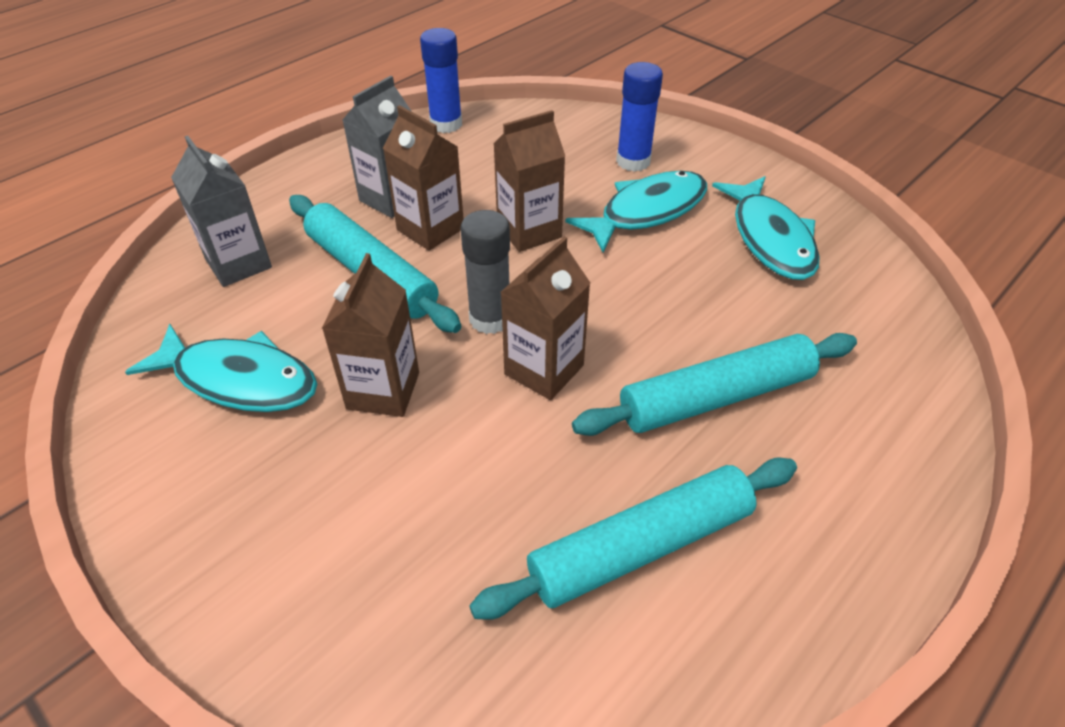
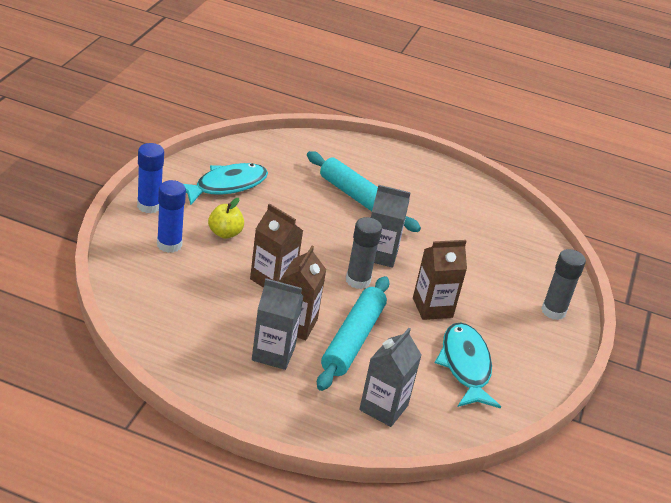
camera: 120 degrees left, 10 degrees down
(264, 597) = (553, 311): none -> grey glue stick
(446, 124) = (160, 350): blue glue stick -> blue glue stick (149, 206)
(544, 370) = (380, 254): brown carton -> grey carton
(641, 547) = (452, 214): turquoise rolling pin -> none
(647, 212) = (225, 233): turquoise fish -> yellow apple

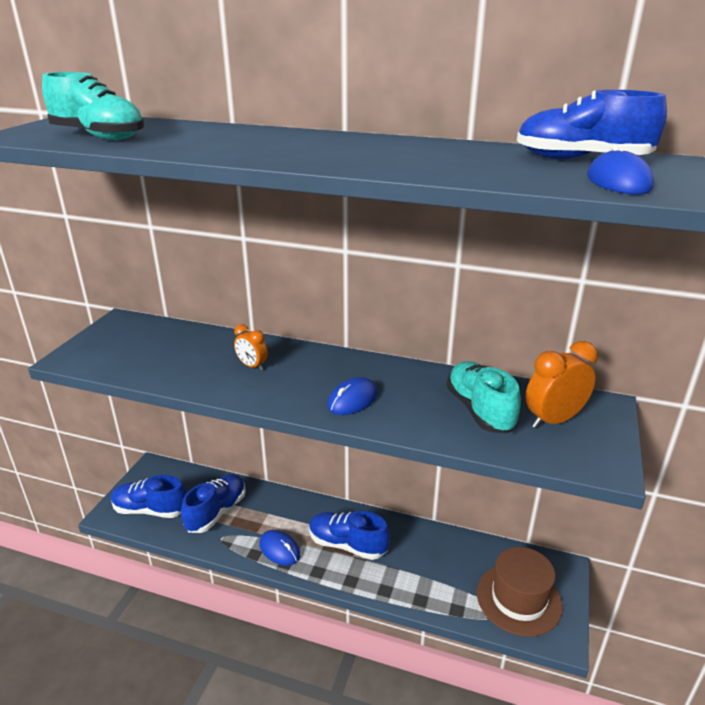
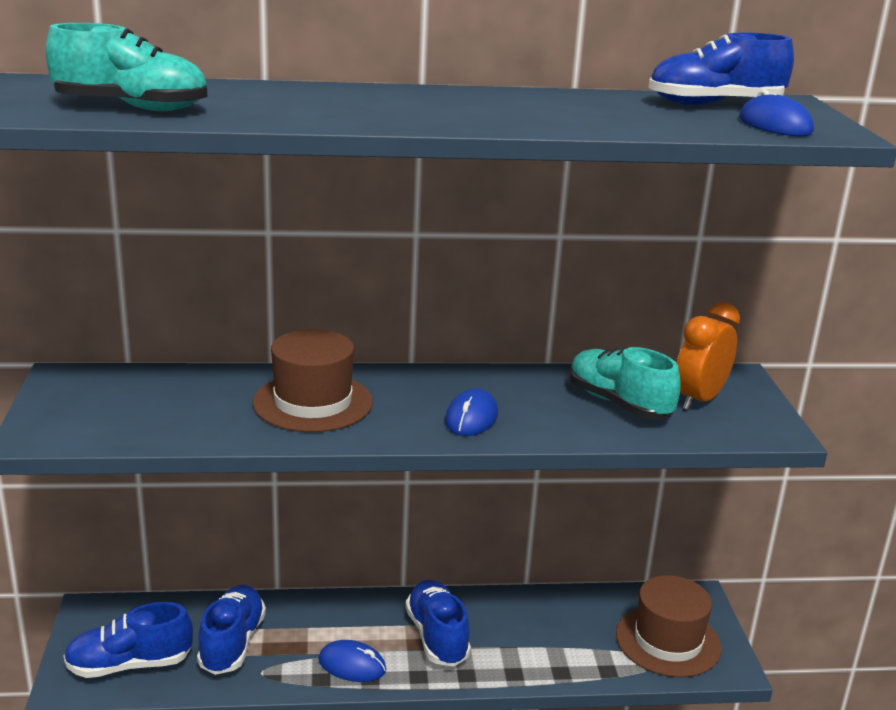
camera: 25 degrees left, 5 degrees down
(252, 366) = (313, 402): orange clock -> brown hat
(347, 545) = (437, 637): blue shoe -> blue shoe turned 75 degrees clockwise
--- --- ---
■ **What is required**: Once the pictures are removed, print all the remaining data exactly as it stands.

■ **Response**:
camera: 120 degrees left, 10 degrees down
(264, 597) = (553, 311): none -> grey glue stick
(446, 124) = (160, 350): blue glue stick -> blue glue stick (149, 206)
(544, 370) = (380, 254): brown carton -> grey carton
(641, 547) = (452, 214): turquoise rolling pin -> none
(647, 212) = (225, 233): turquoise fish -> yellow apple

camera: 25 degrees left, 5 degrees down
(252, 366) = (313, 402): orange clock -> brown hat
(347, 545) = (437, 637): blue shoe -> blue shoe turned 75 degrees clockwise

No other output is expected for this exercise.